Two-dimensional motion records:

***

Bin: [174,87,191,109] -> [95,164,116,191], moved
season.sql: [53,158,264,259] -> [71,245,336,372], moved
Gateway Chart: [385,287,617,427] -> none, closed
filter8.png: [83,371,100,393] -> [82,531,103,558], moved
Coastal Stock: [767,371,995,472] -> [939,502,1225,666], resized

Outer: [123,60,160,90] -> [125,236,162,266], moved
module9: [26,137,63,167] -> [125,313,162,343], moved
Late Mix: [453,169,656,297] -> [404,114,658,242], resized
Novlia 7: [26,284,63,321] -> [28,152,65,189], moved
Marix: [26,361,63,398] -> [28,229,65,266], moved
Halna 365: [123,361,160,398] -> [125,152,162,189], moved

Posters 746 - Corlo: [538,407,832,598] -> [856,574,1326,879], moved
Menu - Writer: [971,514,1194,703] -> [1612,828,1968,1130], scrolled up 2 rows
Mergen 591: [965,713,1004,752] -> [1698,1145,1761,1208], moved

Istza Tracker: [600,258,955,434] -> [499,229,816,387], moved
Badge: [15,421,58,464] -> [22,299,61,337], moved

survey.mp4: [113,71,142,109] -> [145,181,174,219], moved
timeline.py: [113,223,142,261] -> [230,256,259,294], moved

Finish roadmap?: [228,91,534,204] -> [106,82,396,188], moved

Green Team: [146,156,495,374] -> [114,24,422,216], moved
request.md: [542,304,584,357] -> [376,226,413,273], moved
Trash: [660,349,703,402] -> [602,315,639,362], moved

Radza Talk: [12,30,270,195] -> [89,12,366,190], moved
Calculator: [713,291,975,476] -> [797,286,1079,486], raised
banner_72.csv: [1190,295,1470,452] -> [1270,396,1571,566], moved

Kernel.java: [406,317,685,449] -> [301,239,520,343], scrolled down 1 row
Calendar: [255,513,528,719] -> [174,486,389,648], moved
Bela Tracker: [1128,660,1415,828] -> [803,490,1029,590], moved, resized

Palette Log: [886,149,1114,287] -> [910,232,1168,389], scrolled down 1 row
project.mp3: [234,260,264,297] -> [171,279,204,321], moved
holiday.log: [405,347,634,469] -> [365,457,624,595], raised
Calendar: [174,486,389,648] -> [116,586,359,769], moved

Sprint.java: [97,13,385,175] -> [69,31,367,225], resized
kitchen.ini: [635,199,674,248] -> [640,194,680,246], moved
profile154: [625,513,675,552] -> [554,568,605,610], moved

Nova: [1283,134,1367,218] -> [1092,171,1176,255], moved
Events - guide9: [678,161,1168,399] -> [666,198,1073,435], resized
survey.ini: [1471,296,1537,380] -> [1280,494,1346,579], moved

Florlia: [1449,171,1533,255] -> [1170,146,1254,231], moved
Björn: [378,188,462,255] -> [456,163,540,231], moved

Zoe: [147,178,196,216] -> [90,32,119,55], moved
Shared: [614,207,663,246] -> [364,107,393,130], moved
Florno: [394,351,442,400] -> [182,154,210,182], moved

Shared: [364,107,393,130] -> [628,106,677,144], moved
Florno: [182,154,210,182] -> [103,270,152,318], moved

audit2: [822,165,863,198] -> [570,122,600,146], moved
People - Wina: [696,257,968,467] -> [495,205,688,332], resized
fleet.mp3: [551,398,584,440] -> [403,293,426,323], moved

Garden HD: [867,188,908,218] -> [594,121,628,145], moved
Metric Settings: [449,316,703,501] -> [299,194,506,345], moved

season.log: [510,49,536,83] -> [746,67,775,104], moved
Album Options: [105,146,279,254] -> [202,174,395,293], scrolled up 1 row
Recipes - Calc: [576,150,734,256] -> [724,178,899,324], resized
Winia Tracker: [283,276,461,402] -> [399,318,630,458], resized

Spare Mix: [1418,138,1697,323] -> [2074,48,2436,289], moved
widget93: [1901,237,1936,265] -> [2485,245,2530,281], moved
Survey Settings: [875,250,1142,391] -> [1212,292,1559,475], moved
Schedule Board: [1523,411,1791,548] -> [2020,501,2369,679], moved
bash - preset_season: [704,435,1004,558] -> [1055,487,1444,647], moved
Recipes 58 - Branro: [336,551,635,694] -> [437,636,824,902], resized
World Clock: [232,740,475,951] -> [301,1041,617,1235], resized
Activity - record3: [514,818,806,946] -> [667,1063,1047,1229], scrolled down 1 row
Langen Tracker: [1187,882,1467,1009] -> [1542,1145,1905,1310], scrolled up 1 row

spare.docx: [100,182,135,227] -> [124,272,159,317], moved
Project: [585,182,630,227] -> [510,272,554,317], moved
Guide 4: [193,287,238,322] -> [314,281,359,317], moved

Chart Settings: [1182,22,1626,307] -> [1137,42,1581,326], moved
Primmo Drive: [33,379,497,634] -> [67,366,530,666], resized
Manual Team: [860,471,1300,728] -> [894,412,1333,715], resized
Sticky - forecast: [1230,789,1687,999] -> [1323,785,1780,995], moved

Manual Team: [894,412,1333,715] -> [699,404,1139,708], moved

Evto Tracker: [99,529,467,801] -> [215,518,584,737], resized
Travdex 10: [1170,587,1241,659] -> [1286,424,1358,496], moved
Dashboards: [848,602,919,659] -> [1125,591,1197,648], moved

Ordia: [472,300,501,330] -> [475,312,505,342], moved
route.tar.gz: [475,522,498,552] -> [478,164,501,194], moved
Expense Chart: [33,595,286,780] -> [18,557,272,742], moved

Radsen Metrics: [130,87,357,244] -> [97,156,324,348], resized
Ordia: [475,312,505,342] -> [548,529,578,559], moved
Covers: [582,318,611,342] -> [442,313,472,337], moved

***

Would you please repeat exactly the lines above, starting at the line with "project.mp3: [234,260,264,297] ->" and stopping at the line with "Spare Mix: [1418,138,1697,323]", both included?

(Output of the exercise):
project.mp3: [234,260,264,297] -> [171,279,204,321], moved
holiday.log: [405,347,634,469] -> [365,457,624,595], raised
Calendar: [174,486,389,648] -> [116,586,359,769], moved

Sprint.java: [97,13,385,175] -> [69,31,367,225], resized
kitchen.ini: [635,199,674,248] -> [640,194,680,246], moved
profile154: [625,513,675,552] -> [554,568,605,610], moved

Nova: [1283,134,1367,218] -> [1092,171,1176,255], moved
Events - guide9: [678,161,1168,399] -> [666,198,1073,435], resized
survey.ini: [1471,296,1537,380] -> [1280,494,1346,579], moved

Florlia: [1449,171,1533,255] -> [1170,146,1254,231], moved
Björn: [378,188,462,255] -> [456,163,540,231], moved

Zoe: [147,178,196,216] -> [90,32,119,55], moved
Shared: [614,207,663,246] -> [364,107,393,130], moved
Florno: [394,351,442,400] -> [182,154,210,182], moved

Shared: [364,107,393,130] -> [628,106,677,144], moved
Florno: [182,154,210,182] -> [103,270,152,318], moved

audit2: [822,165,863,198] -> [570,122,600,146], moved
People - Wina: [696,257,968,467] -> [495,205,688,332], resized
fleet.mp3: [551,398,584,440] -> [403,293,426,323], moved

Garden HD: [867,188,908,218] -> [594,121,628,145], moved
Metric Settings: [449,316,703,501] -> [299,194,506,345], moved

season.log: [510,49,536,83] -> [746,67,775,104], moved
Album Options: [105,146,279,254] -> [202,174,395,293], scrolled up 1 row
Recipes - Calc: [576,150,734,256] -> [724,178,899,324], resized
Winia Tracker: [283,276,461,402] -> [399,318,630,458], resized

Spare Mix: [1418,138,1697,323] -> [2074,48,2436,289], moved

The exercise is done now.